▶ _DATA PROVIDED_
※
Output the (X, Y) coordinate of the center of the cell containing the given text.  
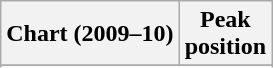
Chart (2009–10) (90, 34)
Peak position (225, 34)
Detect which cell encompasses the target text, then output its [x, y] center coordinate. 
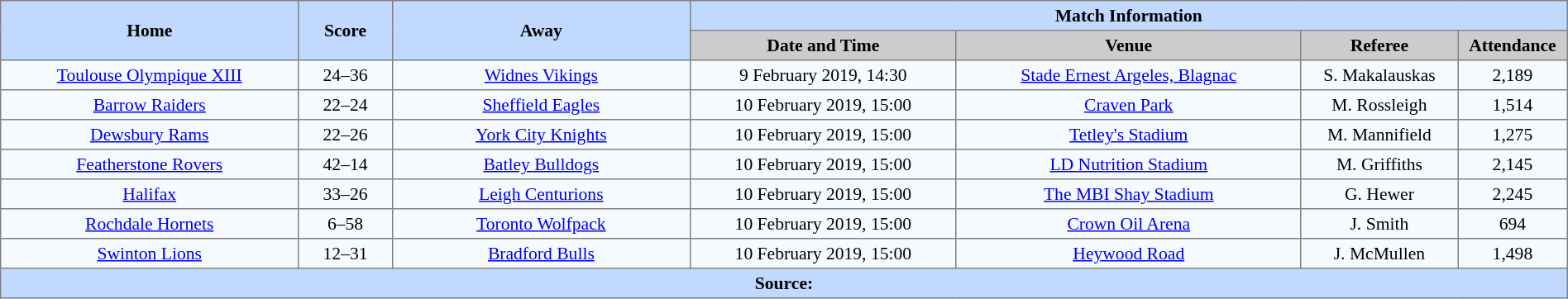
694 [1513, 224]
22–26 [346, 135]
12–31 [346, 254]
Craven Park [1128, 105]
Sheffield Eagles [541, 105]
Tetley's Stadium [1128, 135]
LD Nutrition Stadium [1128, 165]
Score [346, 31]
Toronto Wolfpack [541, 224]
York City Knights [541, 135]
Home [150, 31]
Heywood Road [1128, 254]
Match Information [1128, 16]
Halifax [150, 194]
Venue [1128, 45]
9 February 2019, 14:30 [823, 75]
Crown Oil Arena [1128, 224]
Dewsbury Rams [150, 135]
2,189 [1513, 75]
M. Griffiths [1379, 165]
The MBI Shay Stadium [1128, 194]
M. Mannifield [1379, 135]
33–26 [346, 194]
G. Hewer [1379, 194]
Featherstone Rovers [150, 165]
Stade Ernest Argeles, Blagnac [1128, 75]
Widnes Vikings [541, 75]
Away [541, 31]
Swinton Lions [150, 254]
S. Makalauskas [1379, 75]
Bradford Bulls [541, 254]
Leigh Centurions [541, 194]
24–36 [346, 75]
Attendance [1513, 45]
1,514 [1513, 105]
6–58 [346, 224]
22–24 [346, 105]
Date and Time [823, 45]
1,275 [1513, 135]
Barrow Raiders [150, 105]
Batley Bulldogs [541, 165]
2,245 [1513, 194]
Referee [1379, 45]
2,145 [1513, 165]
42–14 [346, 165]
Rochdale Hornets [150, 224]
J. McMullen [1379, 254]
J. Smith [1379, 224]
1,498 [1513, 254]
Source: [784, 284]
M. Rossleigh [1379, 105]
Toulouse Olympique XIII [150, 75]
※
▶ _STATED PROBLEM_
Render each line of the data above as a JSON list of strings, one string per line, omitting blank lines. Leave the pictures out of the answer.

▶ _ANSWER TO THE PROBLEM_
[
  "Output the (X, Y) coordinate of the center of the cell containing the given text.  ",
  "Chart (2009–10) (90, 34)",
  "Peak position (225, 34)",
  "Detect which cell encompasses the target text, then output its [x, y] center coordinate. ",
  "694 [1513, 224]",
  "22–26 [346, 135]",
  "12–31 [346, 254]",
  "Craven Park [1128, 105]",
  "Sheffield Eagles [541, 105]",
  "Tetley's Stadium [1128, 135]",
  "LD Nutrition Stadium [1128, 165]",
  "Score [346, 31]",
  "Toronto Wolfpack [541, 224]",
  "York City Knights [541, 135]",
  "Home [150, 31]",
  "Heywood Road [1128, 254]",
  "Match Information [1128, 16]",
  "Halifax [150, 194]",
  "Venue [1128, 45]",
  "9 February 2019, 14:30 [823, 75]",
  "Crown Oil Arena [1128, 224]",
  "Dewsbury Rams [150, 135]",
  "2,189 [1513, 75]",
  "M. Griffiths [1379, 165]",
  "The MBI Shay Stadium [1128, 194]",
  "M. Mannifield [1379, 135]",
  "33–26 [346, 194]",
  "G. Hewer [1379, 194]",
  "Featherstone Rovers [150, 165]",
  "Stade Ernest Argeles, Blagnac [1128, 75]",
  "Widnes Vikings [541, 75]",
  "Away [541, 31]",
  "Swinton Lions [150, 254]",
  "S. Makalauskas [1379, 75]",
  "Bradford Bulls [541, 254]",
  "Leigh Centurions [541, 194]",
  "24–36 [346, 75]",
  "Attendance [1513, 45]",
  "1,514 [1513, 105]",
  "6–58 [346, 224]",
  "22–24 [346, 105]",
  "Date and Time [823, 45]",
  "1,275 [1513, 135]",
  "Barrow Raiders [150, 105]",
  "Batley Bulldogs [541, 165]",
  "2,245 [1513, 194]",
  "Referee [1379, 45]",
  "2,145 [1513, 165]",
  "42–14 [346, 165]",
  "Rochdale Hornets [150, 224]",
  "J. McMullen [1379, 254]",
  "J. Smith [1379, 224]",
  "1,498 [1513, 254]",
  "Source: [784, 284]",
  "M. Rossleigh [1379, 105]",
  "Toulouse Olympique XIII [150, 75]"
]